═════ Given entries

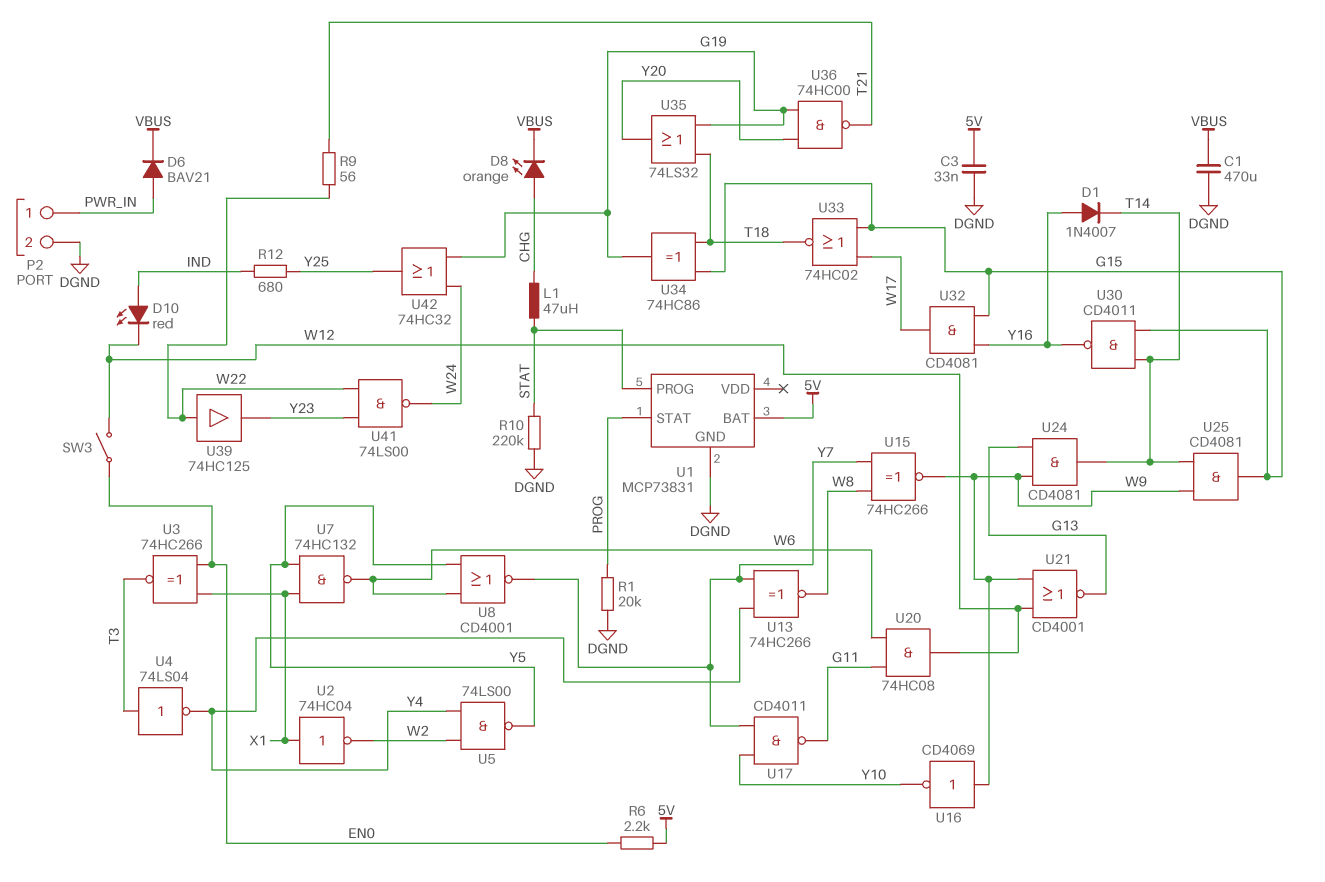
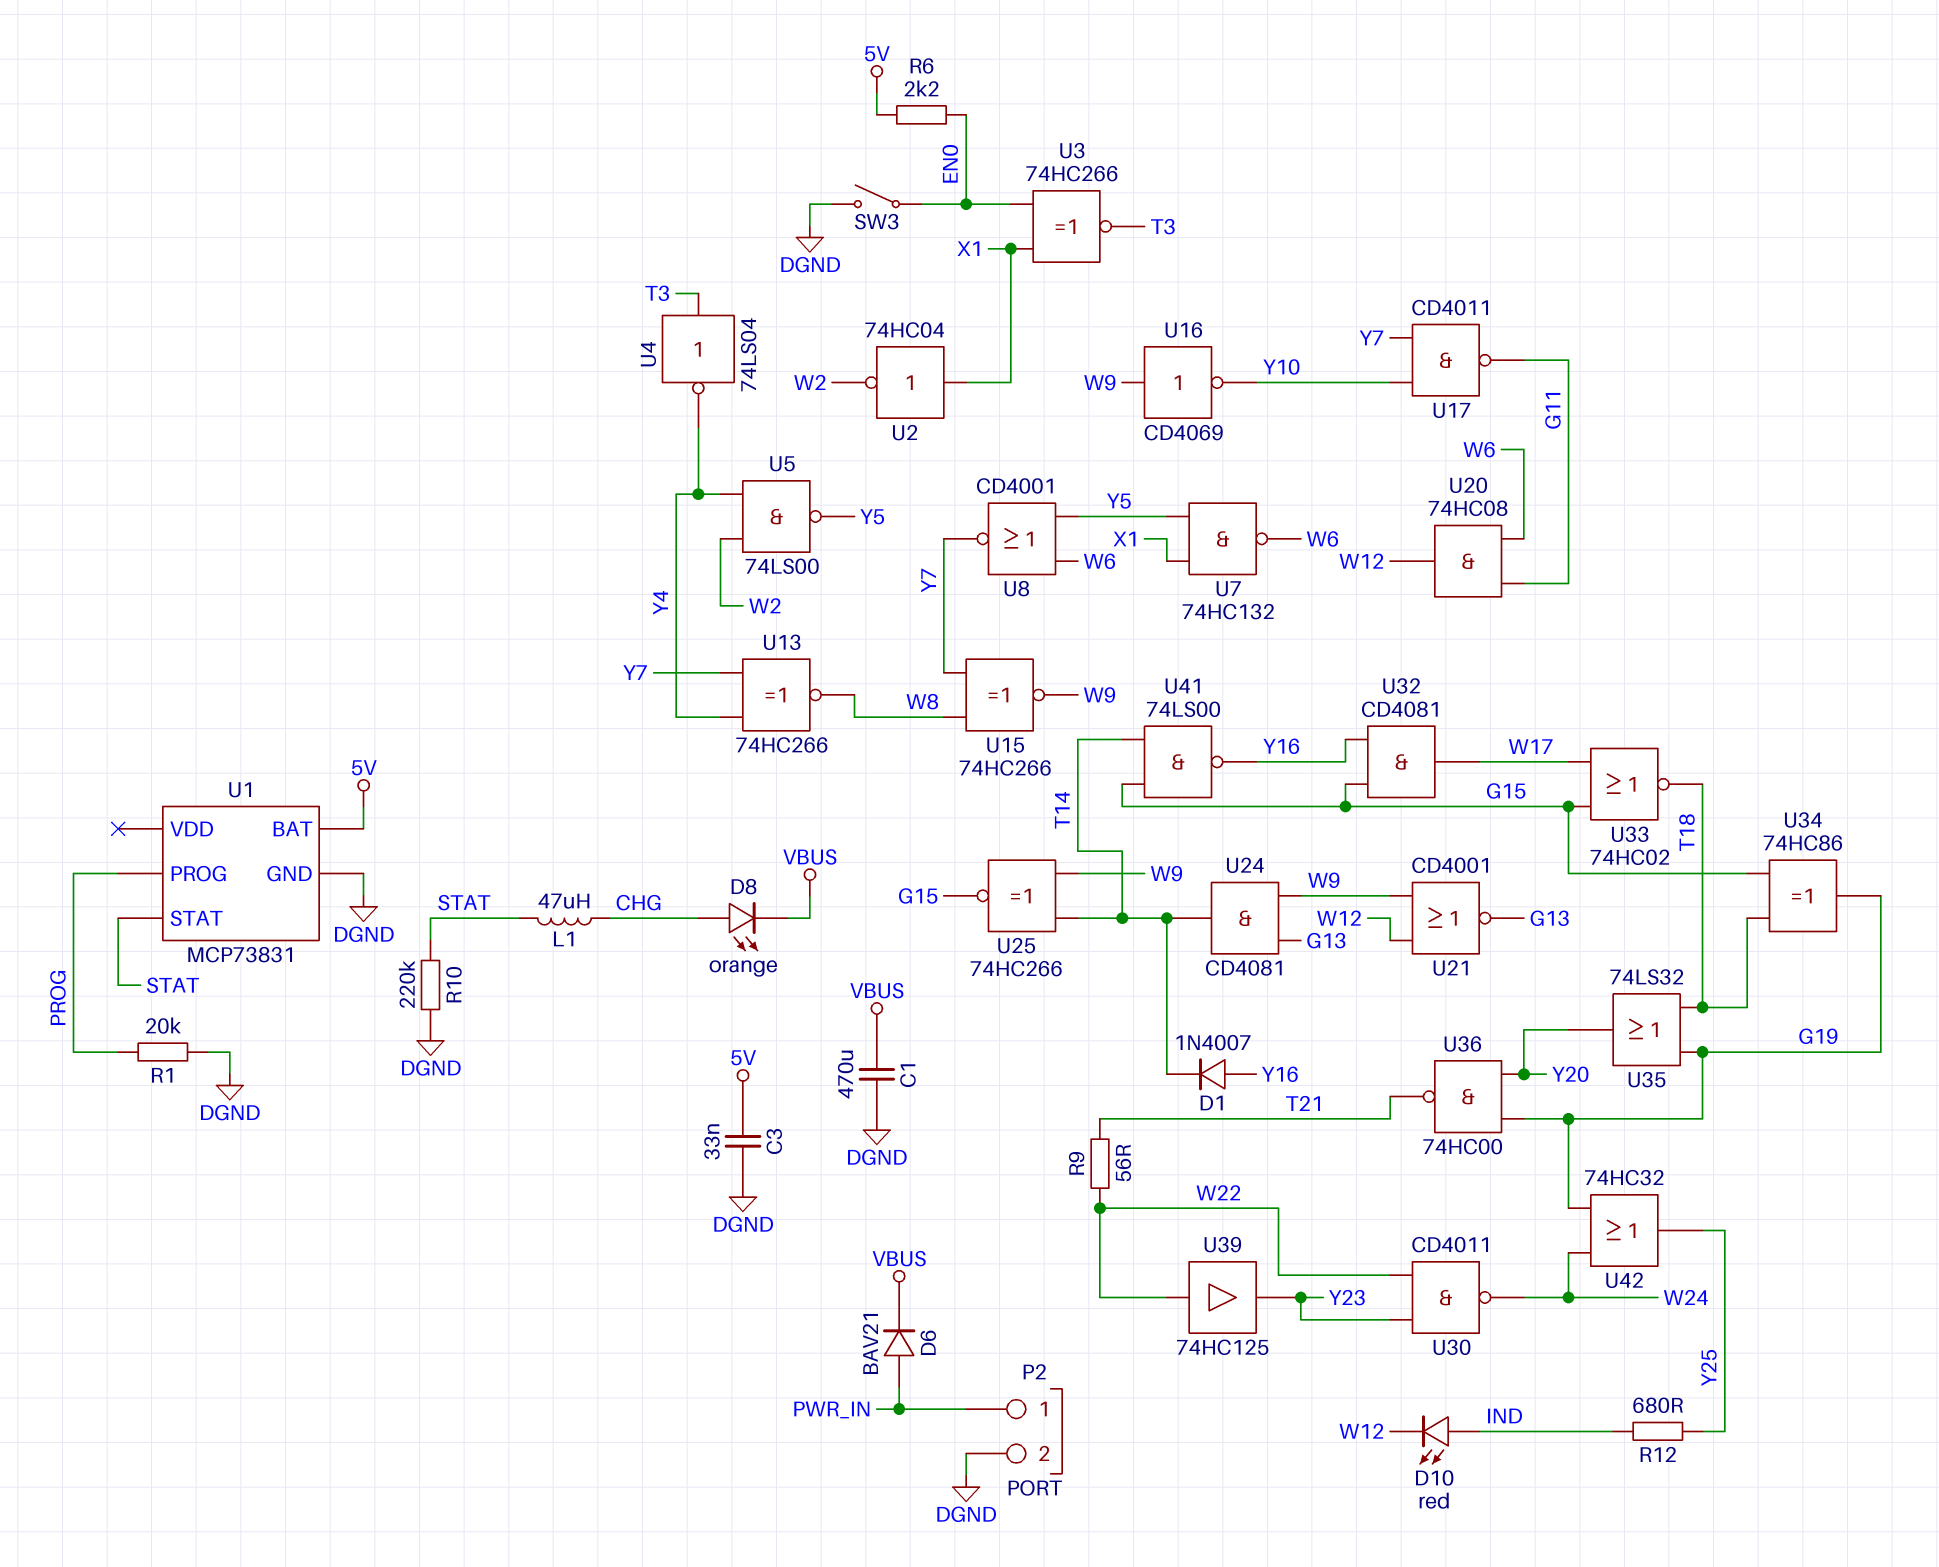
SW3: switch (EN0, W12) -> switch (DGND, EN0)
U1 pin PROG: STAT -> PROG
U1 pin STAT: PROG -> STAT
U25: AND CD4081 (in T14, in W9, out G15) -> XNOR 74HC266 (in T14, in W9, out G15)
U30: NAND CD4011 (in G15, in T14, out Y16) -> NAND CD4011 (in W22, in Y23, out W24)
U41: NAND 74LS00 (in W22, in Y23, out W24) -> NAND 74LS00 (in G15, in T14, out Y16)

══════════

Everything in the listing above must be retyped exactly, except for the pictures.

SW3: switch (EN0, W12) -> switch (DGND, EN0)
U1 pin PROG: STAT -> PROG
U1 pin STAT: PROG -> STAT
U25: AND CD4081 (in T14, in W9, out G15) -> XNOR 74HC266 (in T14, in W9, out G15)
U30: NAND CD4011 (in G15, in T14, out Y16) -> NAND CD4011 (in W22, in Y23, out W24)
U41: NAND 74LS00 (in W22, in Y23, out W24) -> NAND 74LS00 (in G15, in T14, out Y16)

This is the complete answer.